[Records from a data source]
Start

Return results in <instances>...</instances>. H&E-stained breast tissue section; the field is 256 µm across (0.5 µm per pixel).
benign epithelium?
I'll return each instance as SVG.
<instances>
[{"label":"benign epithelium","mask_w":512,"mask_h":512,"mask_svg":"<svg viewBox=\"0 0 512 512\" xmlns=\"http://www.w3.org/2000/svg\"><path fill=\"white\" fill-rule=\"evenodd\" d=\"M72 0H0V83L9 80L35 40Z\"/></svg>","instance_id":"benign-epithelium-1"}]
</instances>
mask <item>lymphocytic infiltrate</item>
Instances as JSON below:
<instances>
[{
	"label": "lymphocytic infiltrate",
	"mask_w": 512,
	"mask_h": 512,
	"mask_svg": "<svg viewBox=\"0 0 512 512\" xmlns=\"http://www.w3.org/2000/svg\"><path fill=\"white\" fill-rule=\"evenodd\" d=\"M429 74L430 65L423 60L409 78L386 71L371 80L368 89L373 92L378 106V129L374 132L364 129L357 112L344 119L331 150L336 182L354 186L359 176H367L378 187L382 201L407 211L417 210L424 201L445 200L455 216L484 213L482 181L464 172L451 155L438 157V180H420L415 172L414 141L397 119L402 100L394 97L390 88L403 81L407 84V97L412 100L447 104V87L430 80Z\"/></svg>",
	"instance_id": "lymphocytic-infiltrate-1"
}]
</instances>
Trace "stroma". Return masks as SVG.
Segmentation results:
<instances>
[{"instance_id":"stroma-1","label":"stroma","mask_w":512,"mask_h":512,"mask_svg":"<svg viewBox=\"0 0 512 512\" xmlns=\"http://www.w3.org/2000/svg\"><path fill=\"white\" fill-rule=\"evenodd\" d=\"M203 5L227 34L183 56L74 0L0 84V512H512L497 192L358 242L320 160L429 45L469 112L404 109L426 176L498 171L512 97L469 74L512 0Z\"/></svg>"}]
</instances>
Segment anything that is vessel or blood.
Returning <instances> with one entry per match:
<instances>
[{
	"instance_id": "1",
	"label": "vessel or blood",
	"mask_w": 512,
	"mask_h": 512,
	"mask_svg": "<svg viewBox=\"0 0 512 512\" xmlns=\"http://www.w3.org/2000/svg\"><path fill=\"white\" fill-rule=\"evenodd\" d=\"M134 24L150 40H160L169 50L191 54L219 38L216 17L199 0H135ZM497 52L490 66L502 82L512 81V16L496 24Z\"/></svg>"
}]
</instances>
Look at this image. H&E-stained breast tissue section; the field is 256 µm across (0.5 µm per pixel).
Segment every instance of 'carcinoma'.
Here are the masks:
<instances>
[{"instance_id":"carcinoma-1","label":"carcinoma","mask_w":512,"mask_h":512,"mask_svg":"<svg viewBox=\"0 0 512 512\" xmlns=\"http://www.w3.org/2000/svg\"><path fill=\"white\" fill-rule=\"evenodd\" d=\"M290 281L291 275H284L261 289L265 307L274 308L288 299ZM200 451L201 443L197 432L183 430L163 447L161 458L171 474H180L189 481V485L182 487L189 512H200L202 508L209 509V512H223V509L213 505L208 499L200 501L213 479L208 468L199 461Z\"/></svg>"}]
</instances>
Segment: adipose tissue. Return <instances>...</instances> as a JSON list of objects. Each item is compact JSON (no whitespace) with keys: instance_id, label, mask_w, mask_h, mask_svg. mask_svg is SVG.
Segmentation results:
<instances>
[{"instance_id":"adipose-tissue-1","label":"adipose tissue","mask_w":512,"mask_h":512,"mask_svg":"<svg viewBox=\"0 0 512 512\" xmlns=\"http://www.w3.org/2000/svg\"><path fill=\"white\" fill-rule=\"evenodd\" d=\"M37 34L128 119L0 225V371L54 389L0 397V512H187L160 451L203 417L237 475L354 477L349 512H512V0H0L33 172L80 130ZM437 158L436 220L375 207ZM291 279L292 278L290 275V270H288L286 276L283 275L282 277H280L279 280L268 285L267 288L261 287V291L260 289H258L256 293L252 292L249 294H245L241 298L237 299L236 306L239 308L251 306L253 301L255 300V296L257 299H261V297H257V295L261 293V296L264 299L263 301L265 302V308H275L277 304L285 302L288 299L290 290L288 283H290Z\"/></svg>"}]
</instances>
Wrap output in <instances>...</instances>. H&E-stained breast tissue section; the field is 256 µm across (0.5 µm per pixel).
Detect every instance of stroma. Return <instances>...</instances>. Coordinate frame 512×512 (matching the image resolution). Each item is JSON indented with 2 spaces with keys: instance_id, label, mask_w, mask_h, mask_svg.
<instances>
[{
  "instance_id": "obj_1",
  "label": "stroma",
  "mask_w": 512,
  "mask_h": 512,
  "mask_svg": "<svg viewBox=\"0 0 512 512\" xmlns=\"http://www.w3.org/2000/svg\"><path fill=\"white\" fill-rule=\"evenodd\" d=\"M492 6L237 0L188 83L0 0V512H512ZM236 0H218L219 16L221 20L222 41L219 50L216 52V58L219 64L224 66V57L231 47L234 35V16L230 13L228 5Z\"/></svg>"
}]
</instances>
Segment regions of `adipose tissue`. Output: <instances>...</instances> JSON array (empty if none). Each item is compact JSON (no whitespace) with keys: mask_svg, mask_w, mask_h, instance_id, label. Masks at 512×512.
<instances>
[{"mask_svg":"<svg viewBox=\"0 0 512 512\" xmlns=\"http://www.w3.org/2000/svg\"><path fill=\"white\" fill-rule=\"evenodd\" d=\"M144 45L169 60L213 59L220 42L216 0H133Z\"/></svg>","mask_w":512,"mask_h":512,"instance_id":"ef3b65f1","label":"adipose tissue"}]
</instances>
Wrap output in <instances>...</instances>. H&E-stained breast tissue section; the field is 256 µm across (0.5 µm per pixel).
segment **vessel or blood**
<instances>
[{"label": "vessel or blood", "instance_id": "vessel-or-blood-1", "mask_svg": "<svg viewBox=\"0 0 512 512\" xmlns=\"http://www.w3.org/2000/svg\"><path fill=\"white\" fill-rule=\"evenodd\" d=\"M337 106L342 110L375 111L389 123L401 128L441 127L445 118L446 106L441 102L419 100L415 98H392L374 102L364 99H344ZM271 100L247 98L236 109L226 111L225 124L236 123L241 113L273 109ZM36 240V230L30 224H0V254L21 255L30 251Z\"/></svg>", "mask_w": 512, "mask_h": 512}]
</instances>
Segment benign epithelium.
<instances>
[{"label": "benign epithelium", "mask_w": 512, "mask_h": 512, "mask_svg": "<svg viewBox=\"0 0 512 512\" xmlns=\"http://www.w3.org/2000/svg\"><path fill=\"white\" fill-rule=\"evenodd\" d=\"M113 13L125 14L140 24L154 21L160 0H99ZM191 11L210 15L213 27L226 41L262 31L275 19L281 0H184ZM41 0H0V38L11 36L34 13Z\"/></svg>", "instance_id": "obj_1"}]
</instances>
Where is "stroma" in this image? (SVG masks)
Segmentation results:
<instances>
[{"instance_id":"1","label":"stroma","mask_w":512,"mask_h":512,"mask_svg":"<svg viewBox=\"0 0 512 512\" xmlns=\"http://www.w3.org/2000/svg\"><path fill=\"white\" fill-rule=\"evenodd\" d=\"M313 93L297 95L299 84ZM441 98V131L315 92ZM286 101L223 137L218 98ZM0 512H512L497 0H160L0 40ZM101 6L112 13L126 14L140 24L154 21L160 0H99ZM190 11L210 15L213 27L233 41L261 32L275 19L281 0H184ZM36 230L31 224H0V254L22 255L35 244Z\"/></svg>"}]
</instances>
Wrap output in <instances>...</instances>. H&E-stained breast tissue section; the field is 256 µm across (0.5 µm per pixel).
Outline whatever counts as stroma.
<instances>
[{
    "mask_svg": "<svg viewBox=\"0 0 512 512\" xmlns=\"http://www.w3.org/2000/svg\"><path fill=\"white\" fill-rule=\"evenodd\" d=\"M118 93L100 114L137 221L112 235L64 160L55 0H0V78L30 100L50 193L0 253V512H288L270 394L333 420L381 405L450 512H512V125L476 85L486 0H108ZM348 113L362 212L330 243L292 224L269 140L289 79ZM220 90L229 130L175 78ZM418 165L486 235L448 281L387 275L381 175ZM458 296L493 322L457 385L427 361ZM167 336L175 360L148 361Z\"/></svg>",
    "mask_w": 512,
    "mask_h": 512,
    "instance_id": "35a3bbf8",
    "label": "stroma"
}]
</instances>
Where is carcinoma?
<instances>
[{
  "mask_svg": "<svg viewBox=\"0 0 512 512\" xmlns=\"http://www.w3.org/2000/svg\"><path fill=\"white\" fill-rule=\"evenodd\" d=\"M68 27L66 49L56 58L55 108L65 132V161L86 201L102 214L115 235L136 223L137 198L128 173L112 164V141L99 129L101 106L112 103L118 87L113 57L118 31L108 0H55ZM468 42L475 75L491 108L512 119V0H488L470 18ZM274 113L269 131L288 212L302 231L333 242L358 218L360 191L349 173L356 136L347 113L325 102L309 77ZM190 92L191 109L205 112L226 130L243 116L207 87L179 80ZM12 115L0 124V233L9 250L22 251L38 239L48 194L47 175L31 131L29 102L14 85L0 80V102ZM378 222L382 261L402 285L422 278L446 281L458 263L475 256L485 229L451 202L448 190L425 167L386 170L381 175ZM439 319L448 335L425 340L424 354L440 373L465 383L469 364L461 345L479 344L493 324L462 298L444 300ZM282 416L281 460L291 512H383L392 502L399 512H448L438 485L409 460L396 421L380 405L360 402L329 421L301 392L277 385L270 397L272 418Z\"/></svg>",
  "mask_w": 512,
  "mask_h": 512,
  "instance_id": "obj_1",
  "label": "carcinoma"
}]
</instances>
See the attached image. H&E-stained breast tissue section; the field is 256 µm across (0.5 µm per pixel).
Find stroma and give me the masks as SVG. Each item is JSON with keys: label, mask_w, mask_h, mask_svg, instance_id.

End

Stated goal >> Exactly and only the lines from the line containing "Outline whatever counts as stroma." through the last line of the entries should be copied, both ends included.

Task answer >>
Outline whatever counts as stroma.
<instances>
[{
    "mask_svg": "<svg viewBox=\"0 0 512 512\" xmlns=\"http://www.w3.org/2000/svg\"><path fill=\"white\" fill-rule=\"evenodd\" d=\"M118 93L100 114L137 221L112 235L64 160L55 0H0V78L30 100L50 193L0 253V512H288L270 394L333 420L381 405L450 512H512V125L476 85L486 0H108ZM348 113L362 212L330 243L292 224L269 140L289 79ZM220 90L229 130L175 78ZM418 165L486 235L448 281L387 275L381 175ZM458 296L493 322L457 385L427 361ZM167 336L175 360L148 361Z\"/></svg>",
    "mask_w": 512,
    "mask_h": 512,
    "instance_id": "35a3bbf8",
    "label": "stroma"
}]
</instances>
Where is carcinoma?
<instances>
[{
  "mask_svg": "<svg viewBox=\"0 0 512 512\" xmlns=\"http://www.w3.org/2000/svg\"><path fill=\"white\" fill-rule=\"evenodd\" d=\"M68 27L66 49L56 58L55 108L65 132V161L86 201L102 214L115 235L136 223L137 198L128 173L112 164V141L99 129L101 106L112 103L118 87L113 57L118 31L108 0H55ZM468 42L475 75L491 108L512 119V0H488L470 18ZM274 113L269 131L288 212L302 231L333 242L358 218L360 191L349 173L356 136L347 113L325 102L309 77ZM190 92L191 109L205 112L226 130L243 116L207 87L179 80ZM12 115L0 124V233L9 250L22 251L38 239L48 194L47 175L31 131L29 102L14 85L0 80V102ZM378 222L382 261L402 285L422 278L446 281L458 263L475 256L485 229L451 202L448 190L425 167L386 170L381 175ZM439 319L448 335L425 340L424 354L440 373L465 383L469 364L461 345L479 344L493 324L462 298L444 300ZM282 416L281 460L291 512H383L392 502L399 512H448L438 485L409 460L396 421L380 405L360 402L329 421L301 392L277 385L270 397L272 418Z\"/></svg>",
  "mask_w": 512,
  "mask_h": 512,
  "instance_id": "obj_1",
  "label": "carcinoma"
}]
</instances>
See the attached image. H&E-stained breast tissue section; the field is 256 µm across (0.5 µm per pixel).
Find stroma and give me the masks as SVG. Each item is JSON with keys: label, mask_w, mask_h, mask_svg, instance_id.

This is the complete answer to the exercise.